Image change detection data
++++++++++

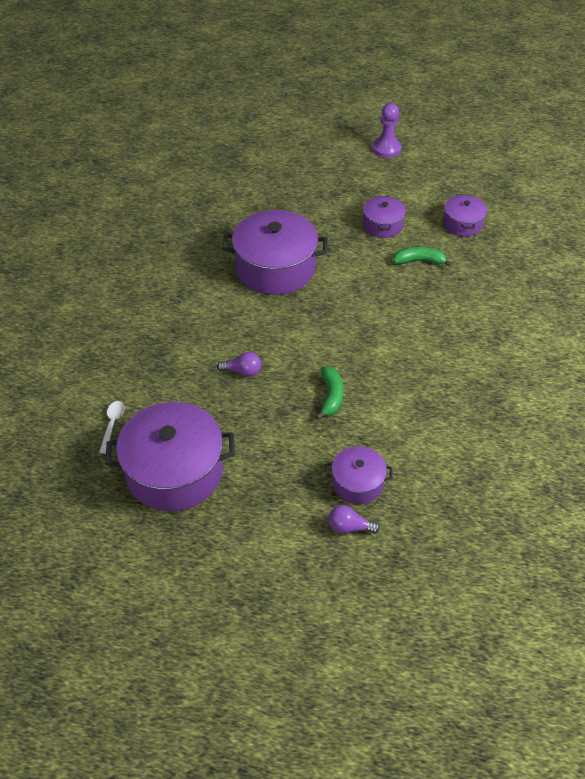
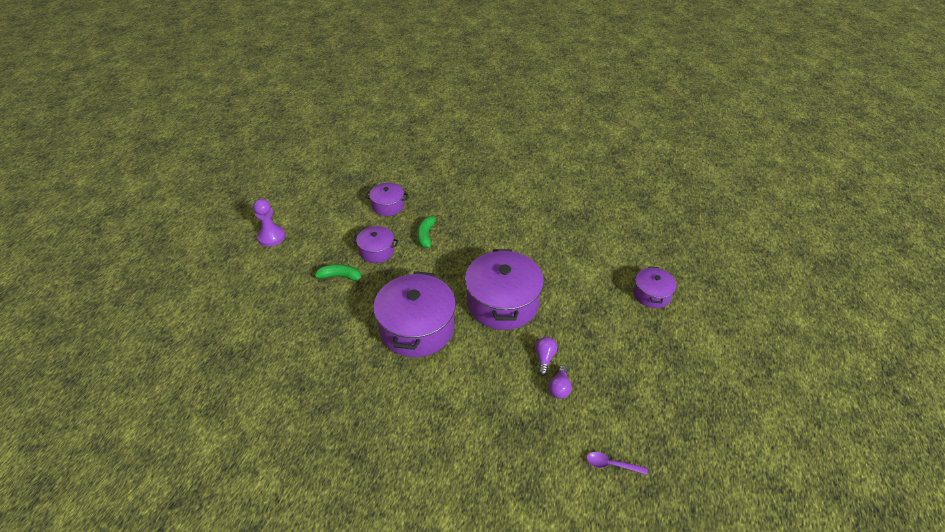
camera: 85 degrees left, 5 degrees down
(112, 424) = (611, 465): white spoon -> purple spoon
(174, 471) = (658, 412): purple pot -> purple pot (503, 303)
(331, 396) = (571, 302): green banana -> green banana (341, 277)
(349, 527) = (690, 302): purple light bulb -> purple light bulb (559, 388)

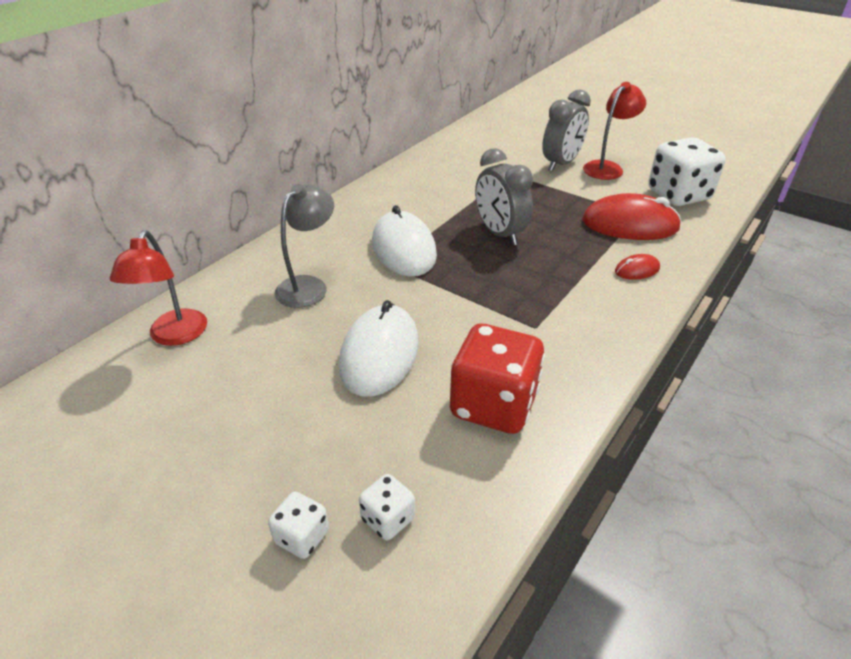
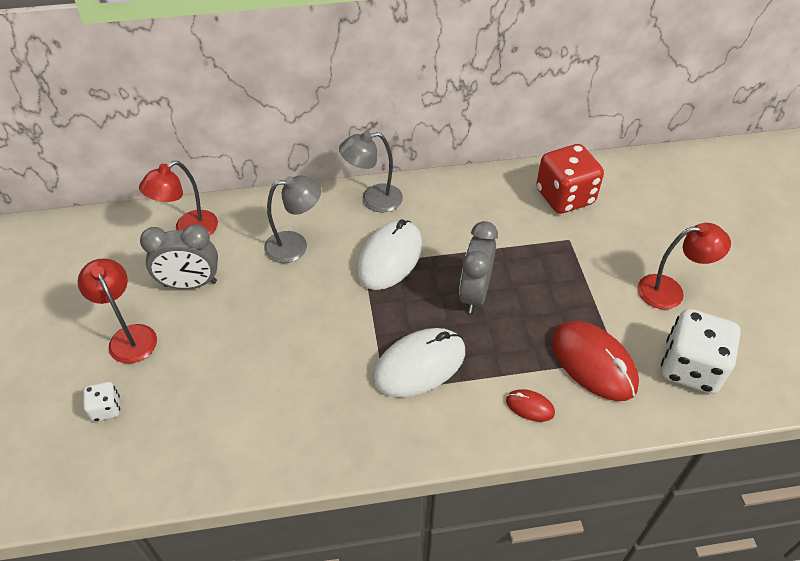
camera: 45 degrees right, 10 degrees up
(233, 457) = (129, 336): none -> red lamp
(332, 223) = (373, 200): none -> grey lamp
(379, 354) = (270, 331): white mouse -> white mouse (419, 365)
(388, 519) = (149, 436): white dice -> none
(493, 405) = (283, 421): red dice -> red dice (564, 197)
(561, 164) = (632, 259): grey clock -> grey clock (190, 284)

++++++++++

ABOUT THIS TASK: What lines in the data include the string "dice"? Copy each one.

EXERCISE OUTPUT:
(388, 519) = (149, 436): white dice -> none
(493, 405) = (283, 421): red dice -> red dice (564, 197)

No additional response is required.